** Opening Records for processing block **
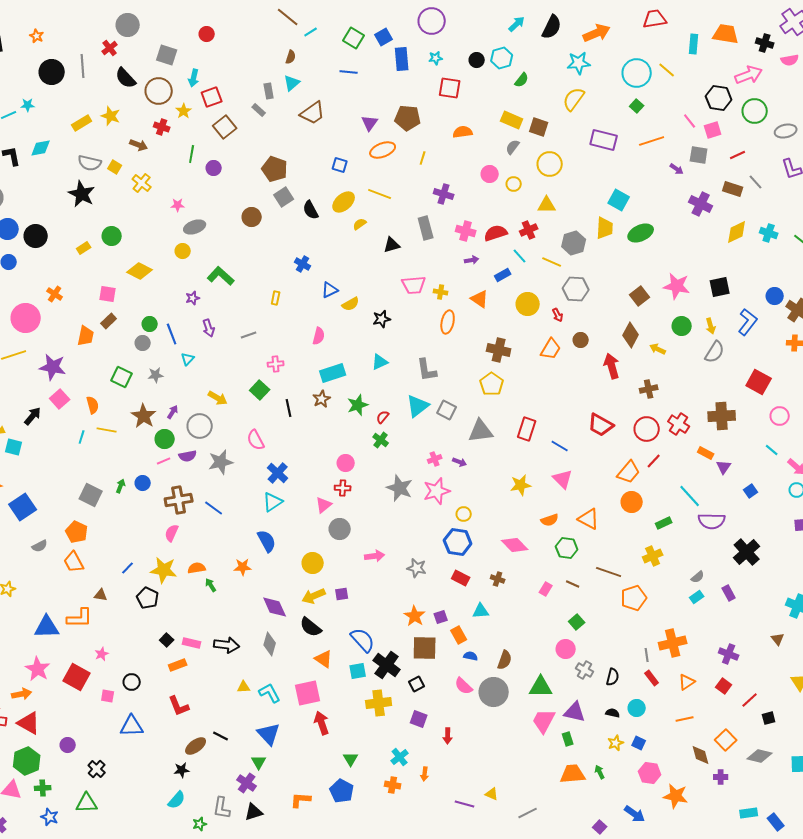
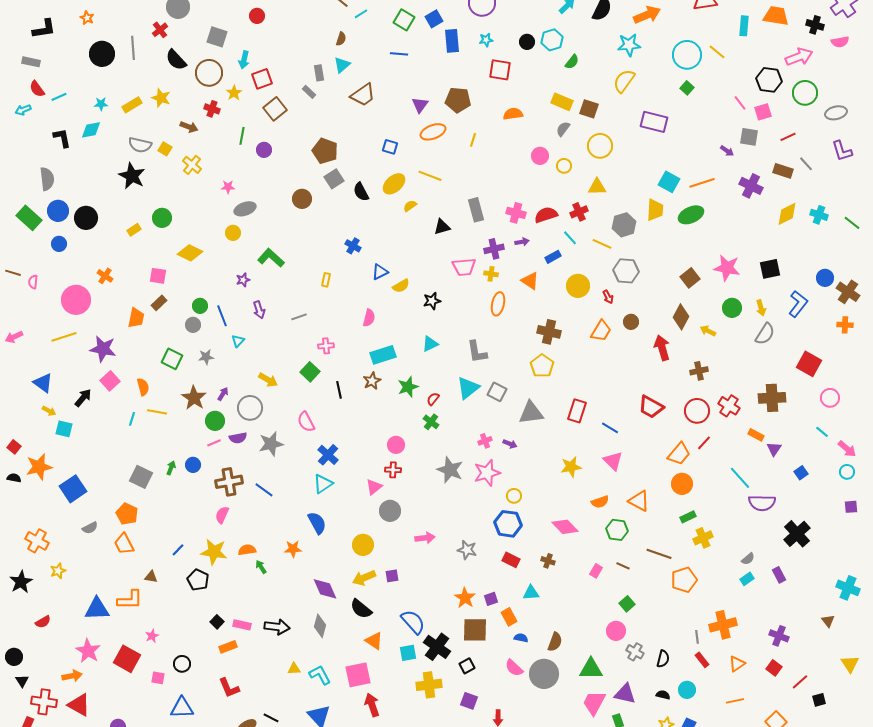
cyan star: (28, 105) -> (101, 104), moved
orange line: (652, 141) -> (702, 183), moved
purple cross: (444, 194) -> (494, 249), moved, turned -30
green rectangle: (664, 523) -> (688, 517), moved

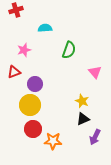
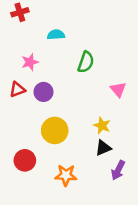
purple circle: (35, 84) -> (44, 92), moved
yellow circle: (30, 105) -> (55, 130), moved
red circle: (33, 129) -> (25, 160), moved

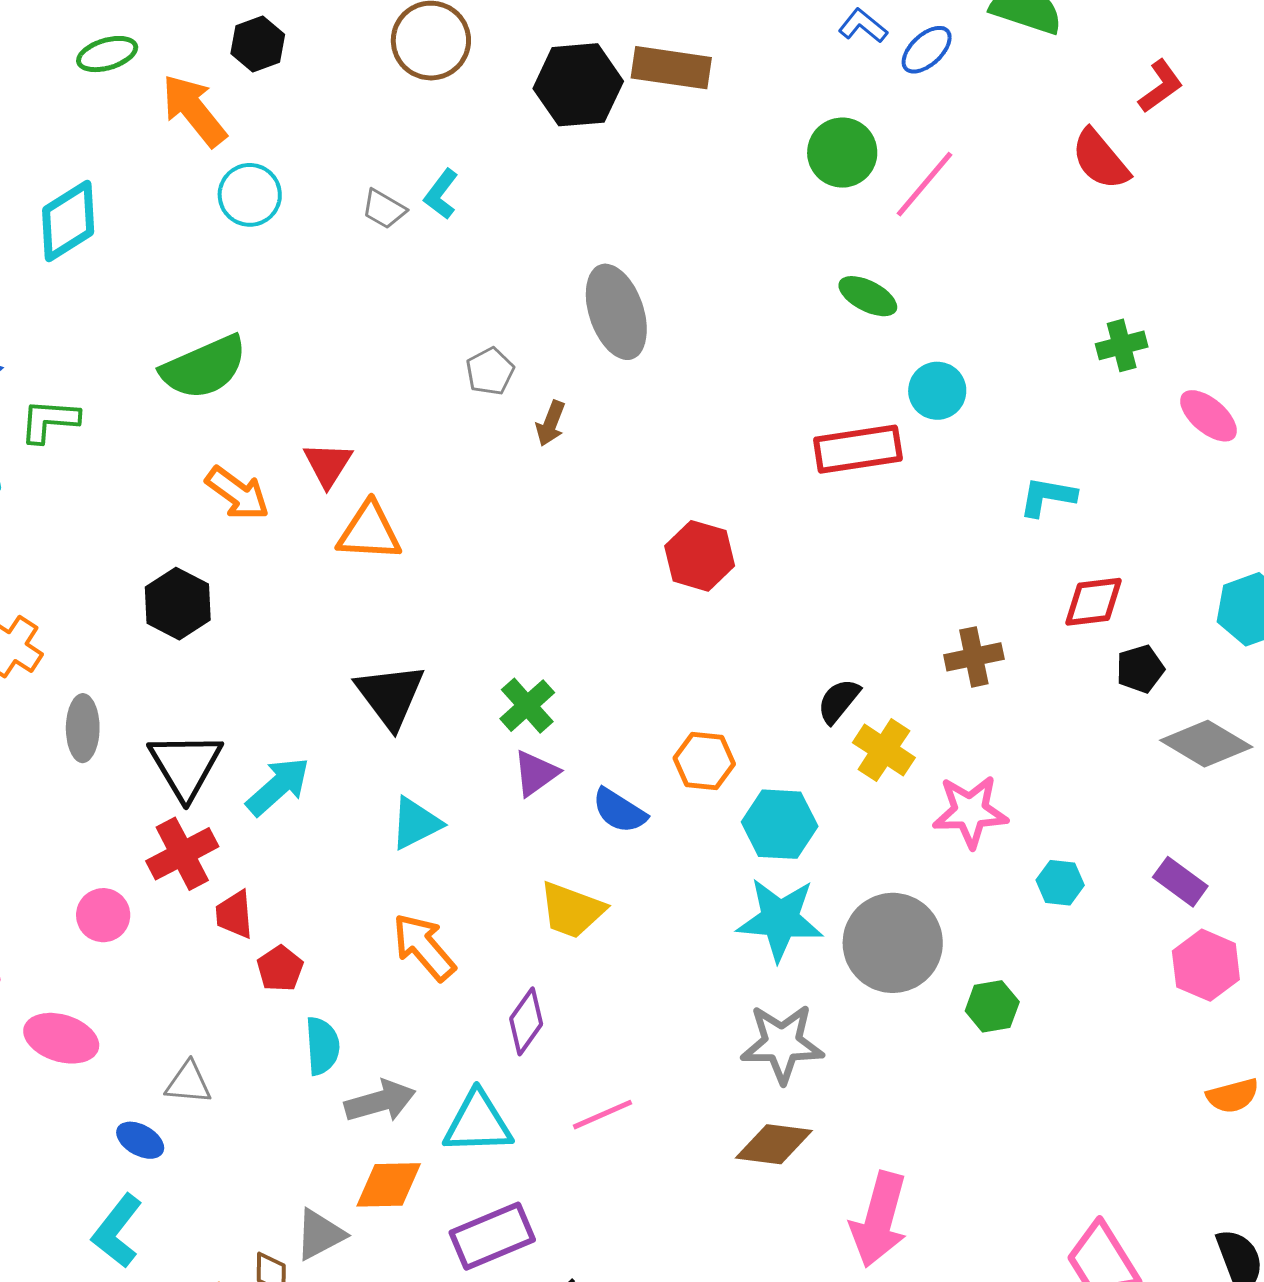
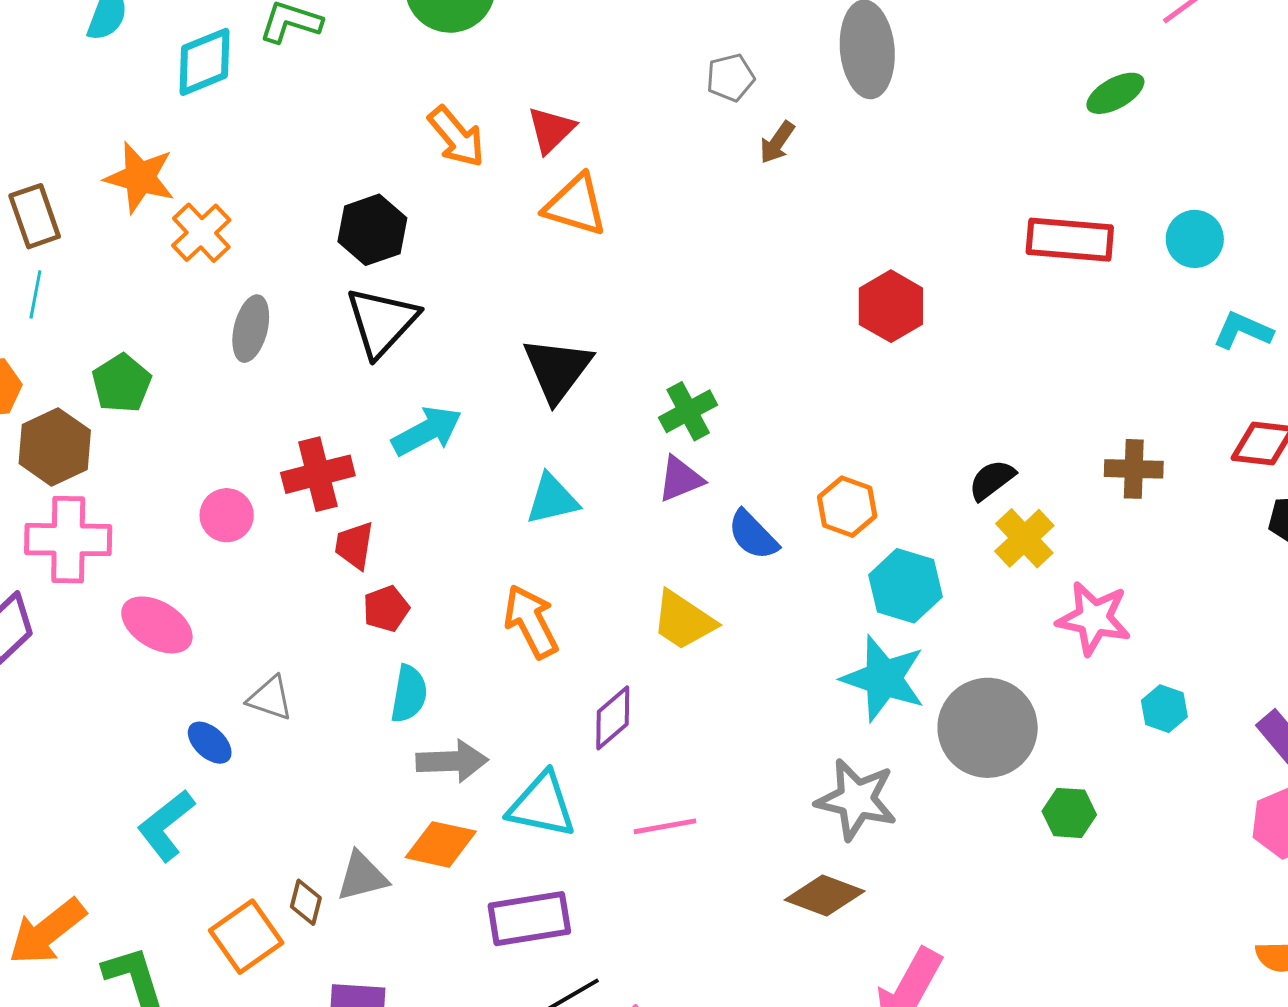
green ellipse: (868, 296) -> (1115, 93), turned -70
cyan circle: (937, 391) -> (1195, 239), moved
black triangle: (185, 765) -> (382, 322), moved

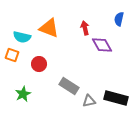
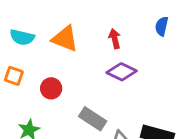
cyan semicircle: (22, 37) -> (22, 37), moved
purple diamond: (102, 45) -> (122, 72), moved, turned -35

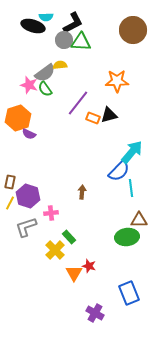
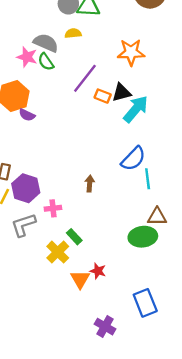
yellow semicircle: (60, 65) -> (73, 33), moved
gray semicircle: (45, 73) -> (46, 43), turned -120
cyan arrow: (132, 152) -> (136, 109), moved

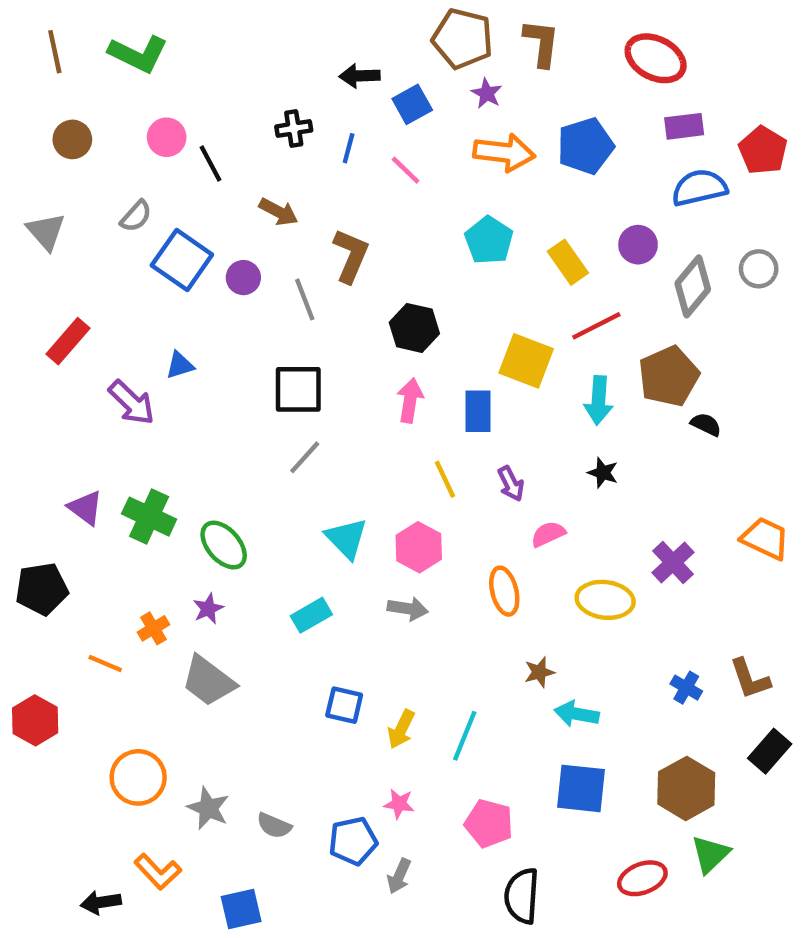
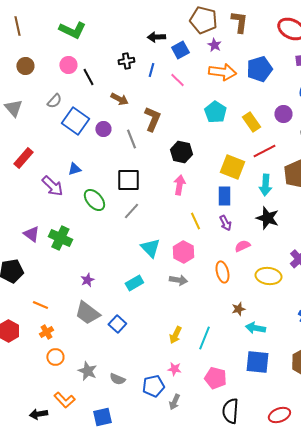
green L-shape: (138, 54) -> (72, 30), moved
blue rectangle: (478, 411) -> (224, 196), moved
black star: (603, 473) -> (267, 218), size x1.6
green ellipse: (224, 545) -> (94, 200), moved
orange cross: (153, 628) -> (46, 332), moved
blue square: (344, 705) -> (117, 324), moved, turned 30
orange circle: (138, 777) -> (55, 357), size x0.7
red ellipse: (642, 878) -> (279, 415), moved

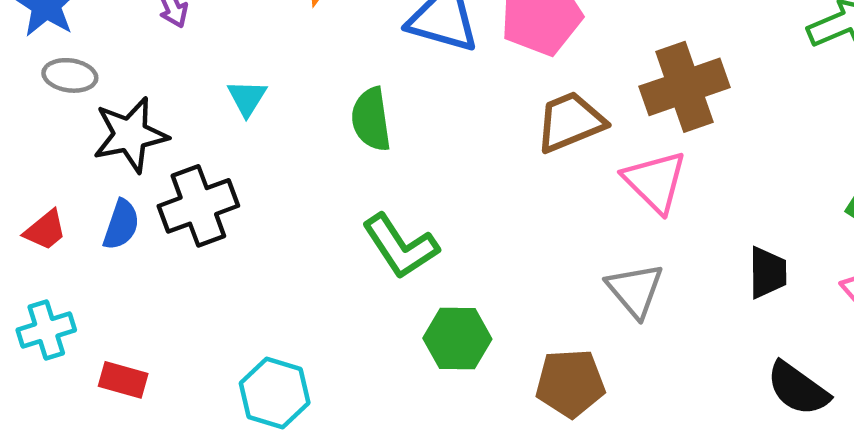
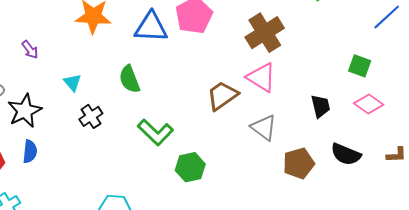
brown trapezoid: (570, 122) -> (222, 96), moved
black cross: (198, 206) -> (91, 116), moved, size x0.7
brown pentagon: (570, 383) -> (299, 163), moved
** Closing Records for processing block **
* Task: Set down all the entries exactly as they appear, but skip any pictures.

* Reply:
cyan star: (28, 105) -> (101, 104), moved
orange line: (652, 141) -> (702, 183), moved
purple cross: (444, 194) -> (494, 249), moved, turned -30
green rectangle: (664, 523) -> (688, 517), moved

purple circle: (35, 84) -> (44, 92), moved
yellow circle: (30, 105) -> (55, 130), moved
red circle: (33, 129) -> (25, 160), moved

green ellipse: (868, 296) -> (1115, 93), turned -70
cyan circle: (937, 391) -> (1195, 239), moved
black triangle: (185, 765) -> (382, 322), moved

cyan semicircle: (22, 37) -> (22, 37), moved
purple diamond: (102, 45) -> (122, 72), moved, turned -35

yellow semicircle: (60, 65) -> (73, 33), moved
gray semicircle: (45, 73) -> (46, 43), turned -120
cyan arrow: (132, 152) -> (136, 109), moved

green L-shape: (138, 54) -> (72, 30), moved
blue rectangle: (478, 411) -> (224, 196), moved
black star: (603, 473) -> (267, 218), size x1.6
green ellipse: (224, 545) -> (94, 200), moved
orange cross: (153, 628) -> (46, 332), moved
blue square: (344, 705) -> (117, 324), moved, turned 30
orange circle: (138, 777) -> (55, 357), size x0.7
red ellipse: (642, 878) -> (279, 415), moved

brown trapezoid: (570, 122) -> (222, 96), moved
black cross: (198, 206) -> (91, 116), moved, size x0.7
brown pentagon: (570, 383) -> (299, 163), moved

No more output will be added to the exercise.